- [AIM OF THE TASK] Your answer should be the records again, unchanged in wording and free of images.

- [DATA SHOWN]
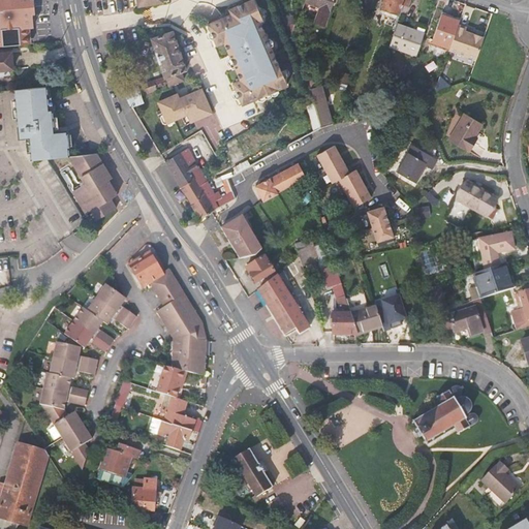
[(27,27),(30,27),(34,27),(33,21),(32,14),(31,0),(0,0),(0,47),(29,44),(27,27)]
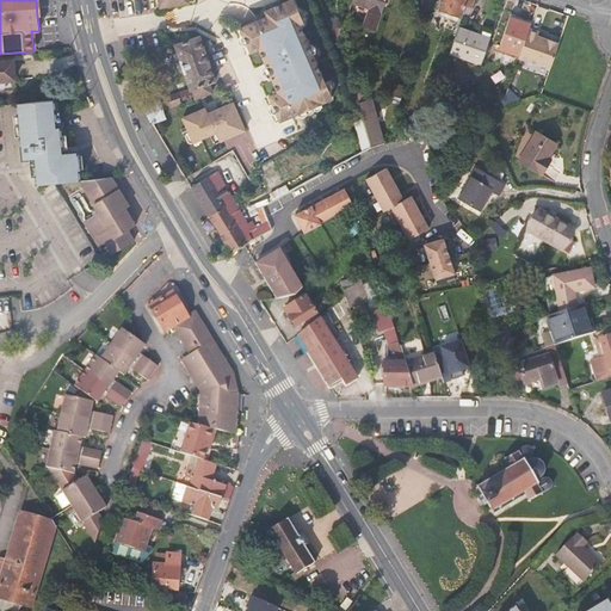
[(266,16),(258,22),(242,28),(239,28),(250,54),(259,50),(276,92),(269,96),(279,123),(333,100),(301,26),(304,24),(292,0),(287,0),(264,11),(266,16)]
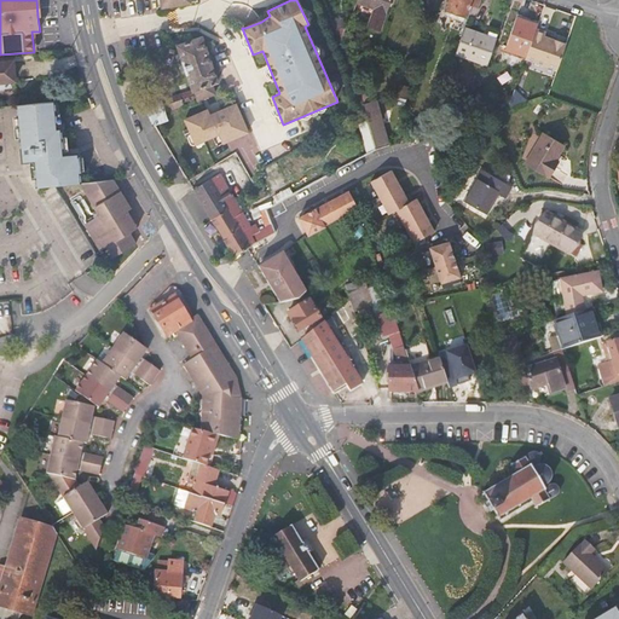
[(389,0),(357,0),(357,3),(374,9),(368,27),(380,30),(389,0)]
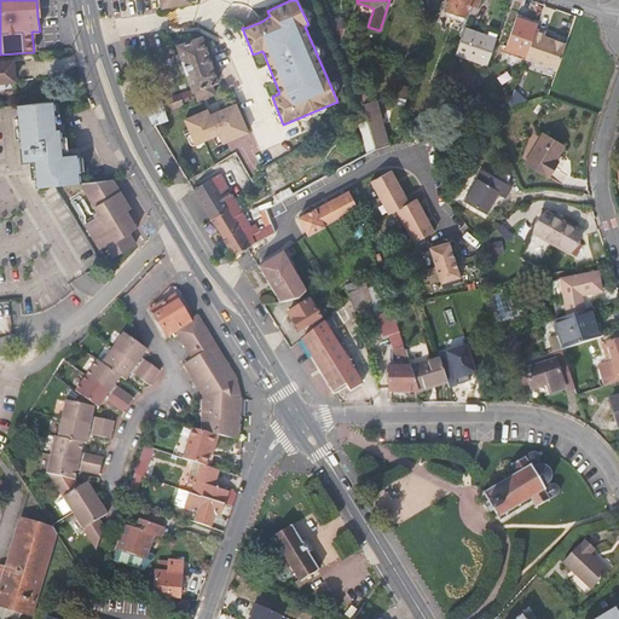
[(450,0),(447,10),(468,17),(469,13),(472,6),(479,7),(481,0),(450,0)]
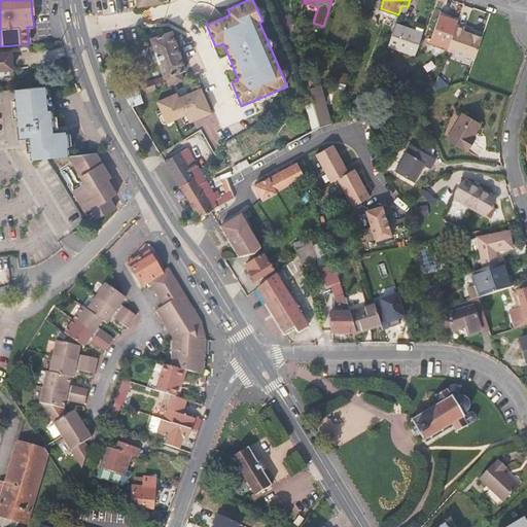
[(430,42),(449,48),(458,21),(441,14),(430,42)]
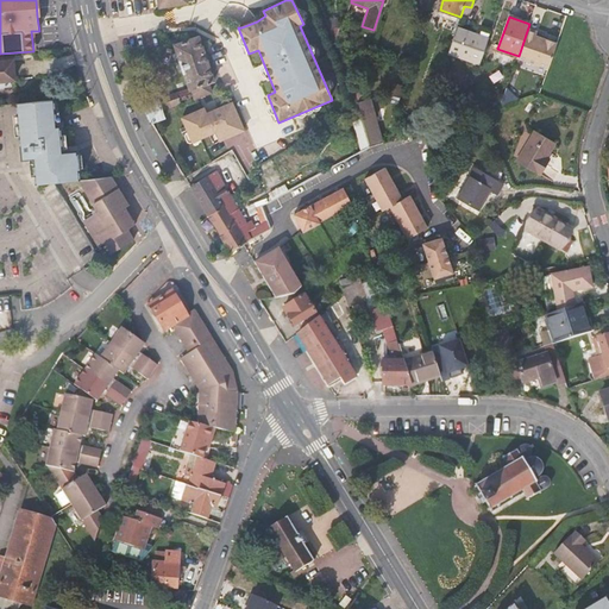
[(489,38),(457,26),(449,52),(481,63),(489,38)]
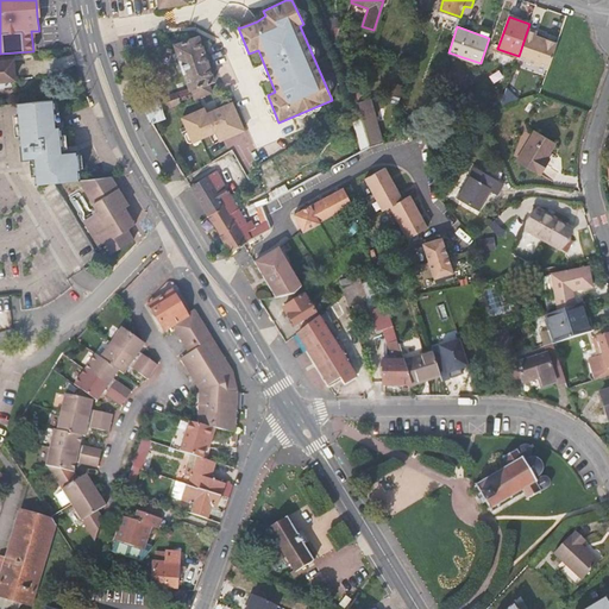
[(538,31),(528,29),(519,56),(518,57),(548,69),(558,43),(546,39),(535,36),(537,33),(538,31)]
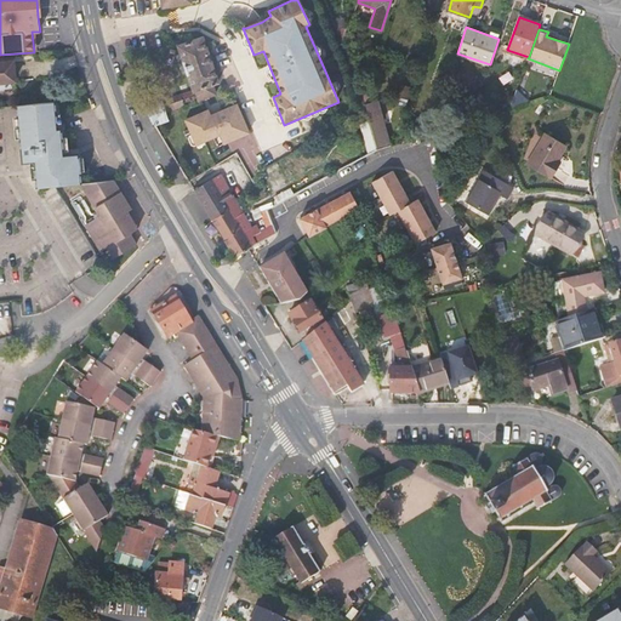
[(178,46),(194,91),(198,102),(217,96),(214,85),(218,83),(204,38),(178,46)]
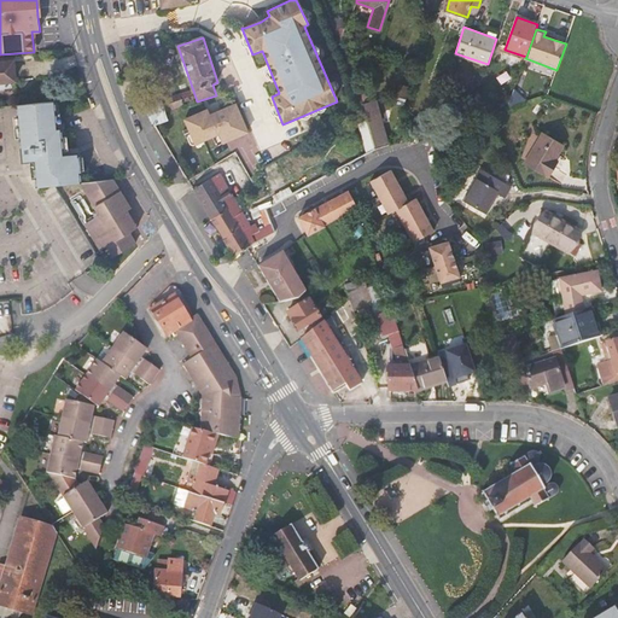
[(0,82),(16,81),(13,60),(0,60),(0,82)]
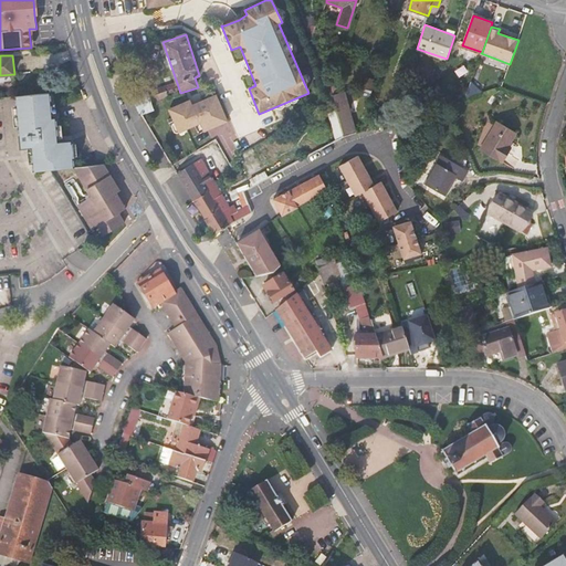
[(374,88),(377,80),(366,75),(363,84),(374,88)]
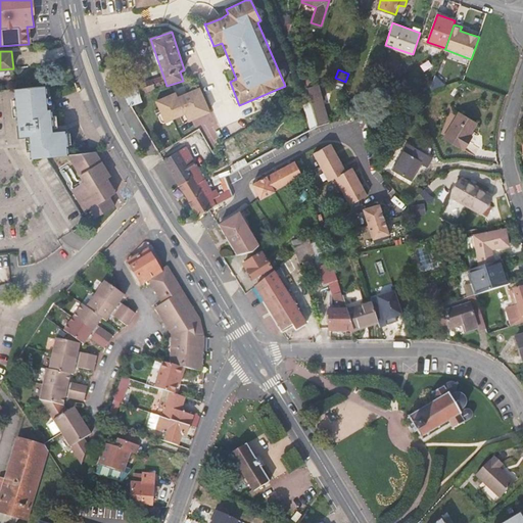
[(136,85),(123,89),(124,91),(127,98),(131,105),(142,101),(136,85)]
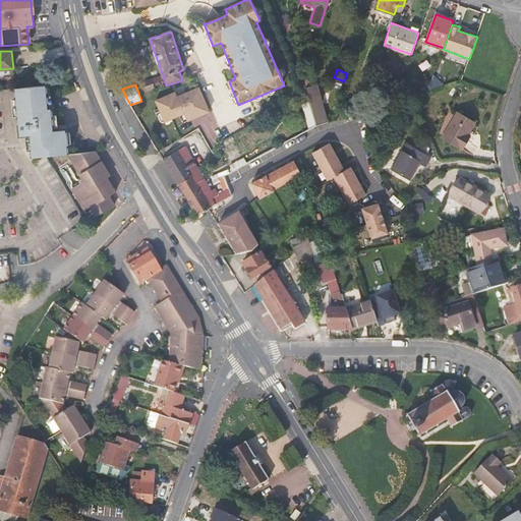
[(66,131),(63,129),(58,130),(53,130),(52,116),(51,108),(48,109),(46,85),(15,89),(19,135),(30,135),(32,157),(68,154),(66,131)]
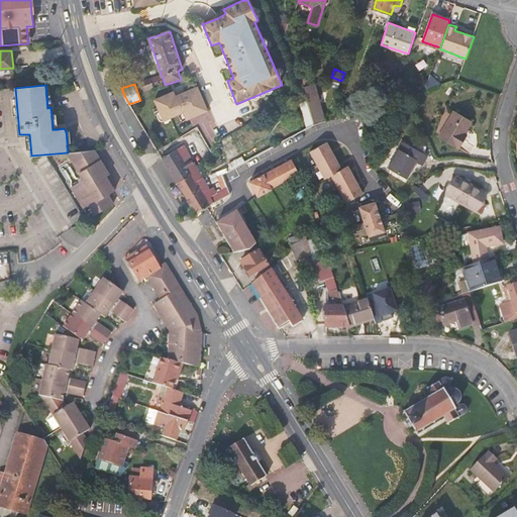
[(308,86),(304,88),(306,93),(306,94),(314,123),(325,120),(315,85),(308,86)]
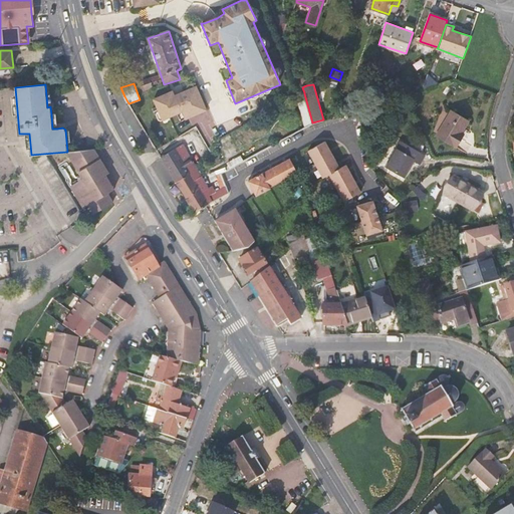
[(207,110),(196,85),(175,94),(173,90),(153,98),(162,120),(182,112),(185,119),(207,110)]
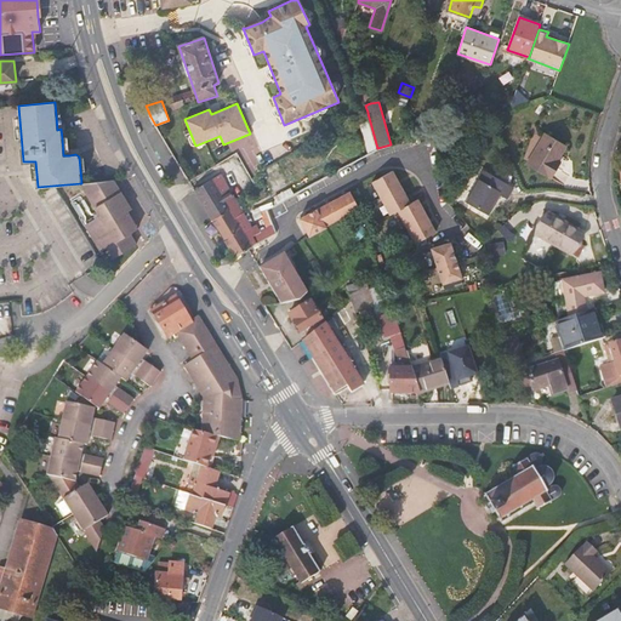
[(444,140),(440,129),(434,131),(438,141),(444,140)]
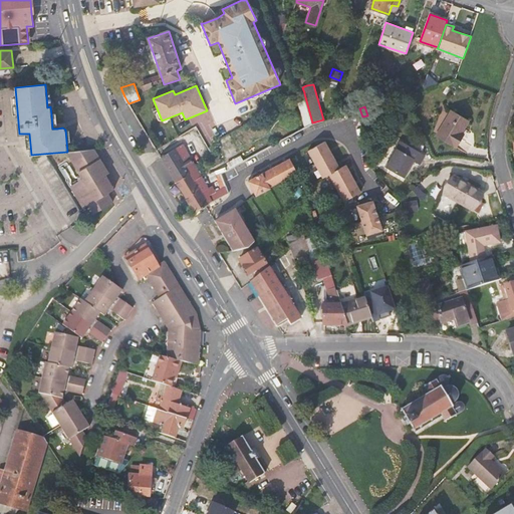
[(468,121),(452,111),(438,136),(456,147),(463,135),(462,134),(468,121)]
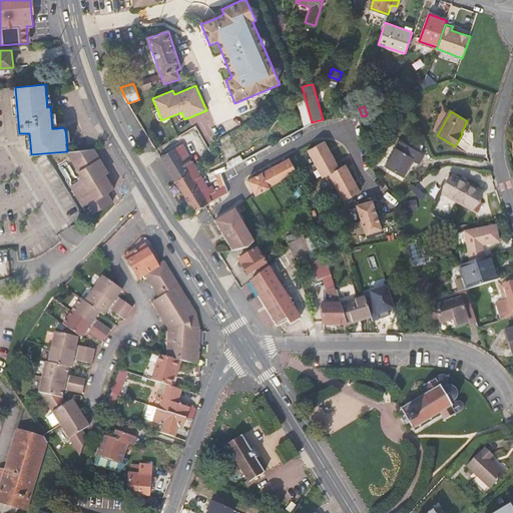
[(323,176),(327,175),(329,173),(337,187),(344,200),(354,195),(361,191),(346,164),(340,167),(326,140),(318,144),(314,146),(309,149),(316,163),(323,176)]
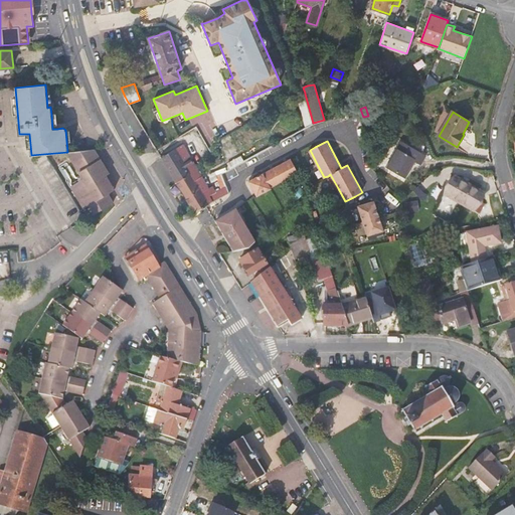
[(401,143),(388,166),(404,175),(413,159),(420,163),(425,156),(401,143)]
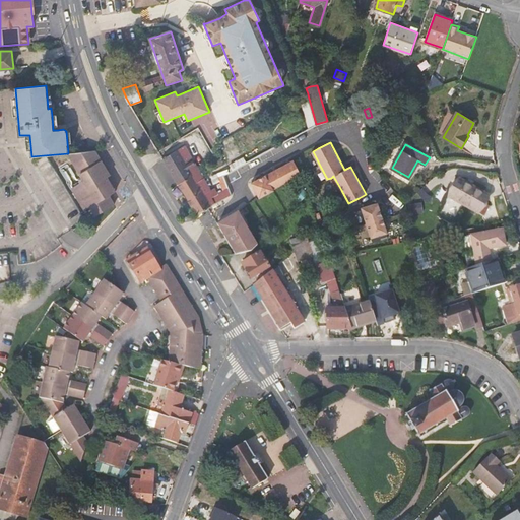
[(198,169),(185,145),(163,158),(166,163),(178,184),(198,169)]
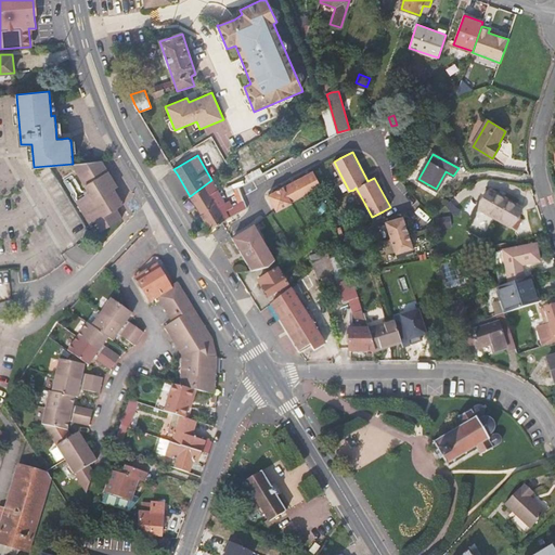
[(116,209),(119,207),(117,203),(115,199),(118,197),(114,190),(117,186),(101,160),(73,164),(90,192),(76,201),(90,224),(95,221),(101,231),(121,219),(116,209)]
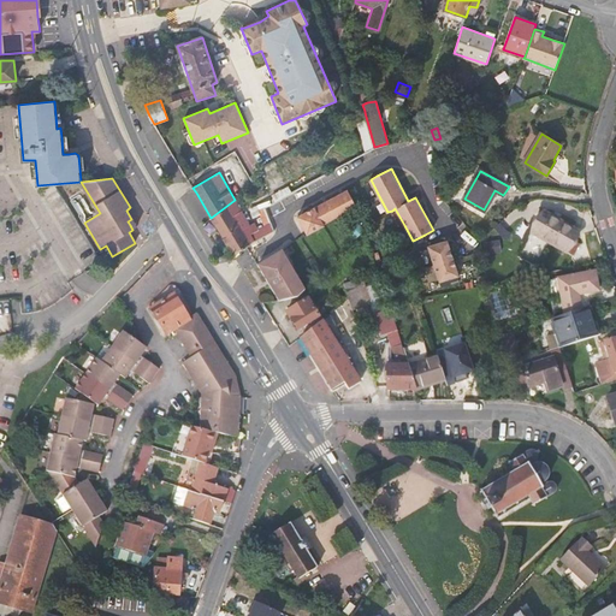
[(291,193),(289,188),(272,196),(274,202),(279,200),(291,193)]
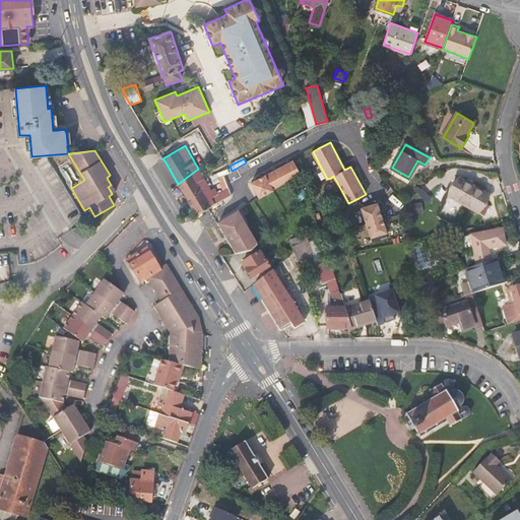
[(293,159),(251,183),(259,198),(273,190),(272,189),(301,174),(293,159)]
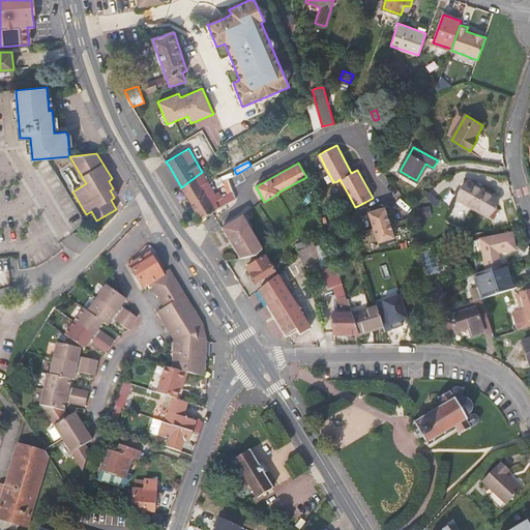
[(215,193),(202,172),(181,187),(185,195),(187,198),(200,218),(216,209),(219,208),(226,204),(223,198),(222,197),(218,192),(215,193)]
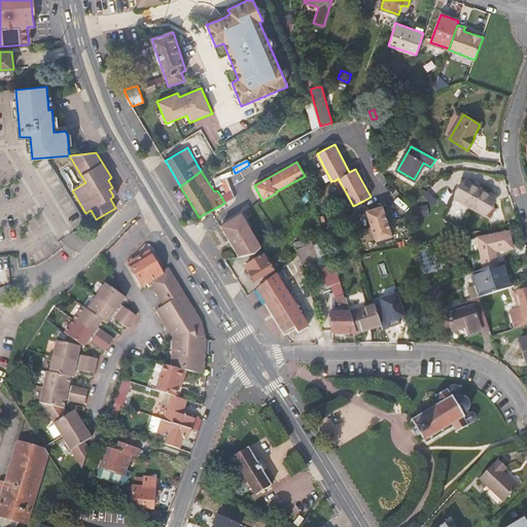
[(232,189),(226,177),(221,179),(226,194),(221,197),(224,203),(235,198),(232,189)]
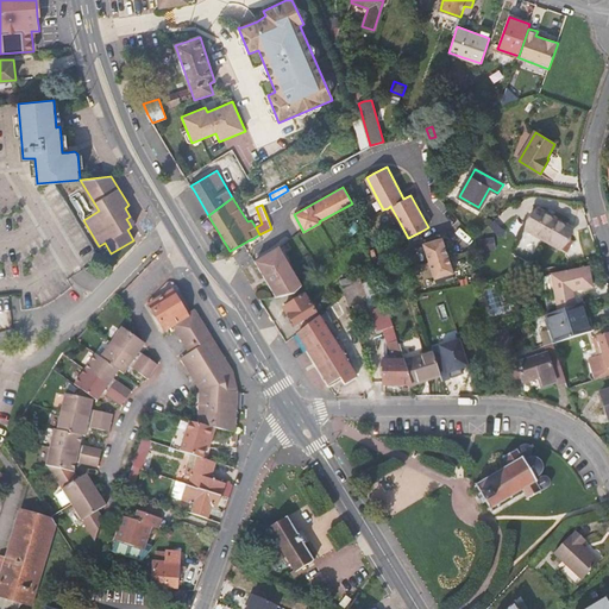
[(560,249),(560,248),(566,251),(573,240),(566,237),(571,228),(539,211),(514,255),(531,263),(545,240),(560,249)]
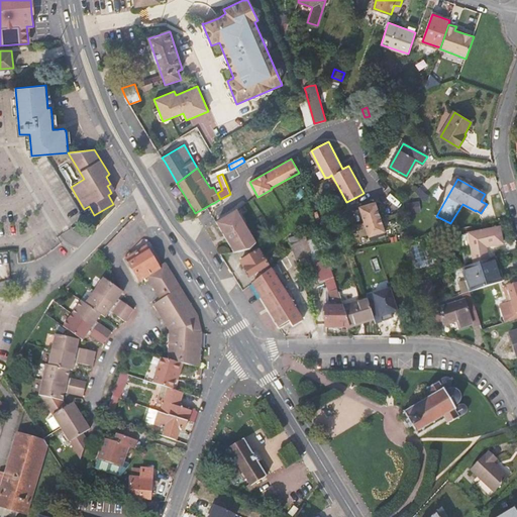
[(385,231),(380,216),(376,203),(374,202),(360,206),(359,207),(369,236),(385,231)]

- [RESULT OF THE EXERCISE]
[(27,27),(30,27),(34,27),(33,21),(32,14),(31,0),(0,0),(0,47),(29,44),(27,27)]
[(266,16),(258,22),(242,28),(239,28),(250,54),(259,50),(276,92),(269,96),(279,123),(333,100),(301,26),(304,24),(292,0),(287,0),(264,11),(266,16)]
[(389,0),(357,0),(357,3),(374,9),(368,27),(380,30),(389,0)]
[(450,0),(447,10),(468,17),(469,13),(472,6),(479,7),(481,0),(450,0)]
[(430,42),(449,48),(458,21),(441,14),(430,42)]
[(489,38),(457,26),(449,52),(481,63),(489,38)]
[(538,31),(528,29),(519,56),(518,57),(548,69),(558,43),(546,39),(535,36),(537,33),(538,31)]
[(178,46),(194,91),(198,102),(217,96),(214,85),(218,83),(204,38),(178,46)]
[(0,82),(16,81),(13,60),(0,60),(0,82)]
[(374,88),(377,80),(366,75),(363,84),(374,88)]
[(136,85),(123,89),(124,91),(127,98),(131,105),(142,101),(136,85)]
[(66,131),(63,129),(58,130),(53,130),(52,116),(51,108),(48,109),(46,85),(15,89),(19,135),(30,135),(32,157),(68,154),(66,131)]
[(308,86),(304,88),(306,93),(306,94),(314,123),(325,120),(315,85),(308,86)]
[(207,110),(196,85),(175,94),(173,90),(153,98),(162,120),(182,112),(185,119),(207,110)]
[(444,140),(440,129),(434,131),(438,141),(444,140)]
[(468,121),(452,111),(438,136),(456,147),(463,135),(462,134),(468,121)]
[(323,176),(327,175),(329,173),(337,187),(344,200),(354,195),(361,191),(346,164),(340,167),(326,140),(318,144),(314,146),(309,149),(316,163),(323,176)]
[(401,143),(388,166),(404,175),(413,159),(420,163),(425,156),(401,143)]
[(198,169),(185,145),(163,158),(166,163),(178,184),(198,169)]
[(116,209),(119,207),(117,203),(115,199),(118,197),(114,190),(117,186),(101,160),(73,164),(90,192),(76,201),(90,224),(95,221),(101,231),(121,219),(116,209)]
[(291,193),(289,188),(272,196),(274,202),(279,200),(291,193)]
[(293,159),(251,183),(259,198),(273,190),(272,189),(301,174),(293,159)]
[(215,193),(202,172),(181,187),(185,195),(187,198),(200,218),(216,209),(219,208),(226,204),(223,198),(222,197),(218,192),(215,193)]
[(232,189),(226,177),(221,179),(226,194),(221,197),(224,203),(235,198),(232,189)]
[(560,249),(560,248),(566,251),(573,240),(566,237),(571,228),(539,211),(514,255),(531,263),(545,240),(560,249)]
[(385,231),(380,216),(376,203),(374,202),(360,206),(359,207),(369,236),(385,231)]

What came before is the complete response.